◆ **Excerpted data**:
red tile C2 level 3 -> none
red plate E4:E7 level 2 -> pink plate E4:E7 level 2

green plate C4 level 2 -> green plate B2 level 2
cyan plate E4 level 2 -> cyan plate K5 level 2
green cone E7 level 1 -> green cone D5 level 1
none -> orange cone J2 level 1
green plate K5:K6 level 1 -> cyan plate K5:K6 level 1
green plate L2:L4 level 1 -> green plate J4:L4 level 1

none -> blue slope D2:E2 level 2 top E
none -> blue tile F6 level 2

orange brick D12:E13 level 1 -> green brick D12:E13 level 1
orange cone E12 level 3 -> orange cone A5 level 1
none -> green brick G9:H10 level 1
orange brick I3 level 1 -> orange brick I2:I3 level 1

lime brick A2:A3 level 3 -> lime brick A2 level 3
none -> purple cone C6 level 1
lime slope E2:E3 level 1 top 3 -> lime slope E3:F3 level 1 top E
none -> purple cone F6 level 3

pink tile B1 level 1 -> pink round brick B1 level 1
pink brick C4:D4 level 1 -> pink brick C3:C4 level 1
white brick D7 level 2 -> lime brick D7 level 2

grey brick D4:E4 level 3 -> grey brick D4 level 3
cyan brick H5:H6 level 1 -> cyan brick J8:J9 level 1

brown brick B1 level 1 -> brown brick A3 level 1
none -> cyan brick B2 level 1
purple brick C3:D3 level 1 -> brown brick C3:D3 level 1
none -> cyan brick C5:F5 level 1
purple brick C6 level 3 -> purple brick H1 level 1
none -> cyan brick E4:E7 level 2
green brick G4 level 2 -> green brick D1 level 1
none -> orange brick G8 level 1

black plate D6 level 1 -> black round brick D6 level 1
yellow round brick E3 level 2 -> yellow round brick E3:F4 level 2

◆ **Task directions**: Give again, word for word, every line of the listing above from the one with "green plate K5:K6" to the one with "none -> cyan brick E4:E7 level 2", both inclusive, and nothing beyond them.

◆ **Output**:
green plate K5:K6 level 1 -> cyan plate K5:K6 level 1
green plate L2:L4 level 1 -> green plate J4:L4 level 1

none -> blue slope D2:E2 level 2 top E
none -> blue tile F6 level 2

orange brick D12:E13 level 1 -> green brick D12:E13 level 1
orange cone E12 level 3 -> orange cone A5 level 1
none -> green brick G9:H10 level 1
orange brick I3 level 1 -> orange brick I2:I3 level 1

lime brick A2:A3 level 3 -> lime brick A2 level 3
none -> purple cone C6 level 1
lime slope E2:E3 level 1 top 3 -> lime slope E3:F3 level 1 top E
none -> purple cone F6 level 3

pink tile B1 level 1 -> pink round brick B1 level 1
pink brick C4:D4 level 1 -> pink brick C3:C4 level 1
white brick D7 level 2 -> lime brick D7 level 2

grey brick D4:E4 level 3 -> grey brick D4 level 3
cyan brick H5:H6 level 1 -> cyan brick J8:J9 level 1

brown brick B1 level 1 -> brown brick A3 level 1
none -> cyan brick B2 level 1
purple brick C3:D3 level 1 -> brown brick C3:D3 level 1
none -> cyan brick C5:F5 level 1
purple brick C6 level 3 -> purple brick H1 level 1
none -> cyan brick E4:E7 level 2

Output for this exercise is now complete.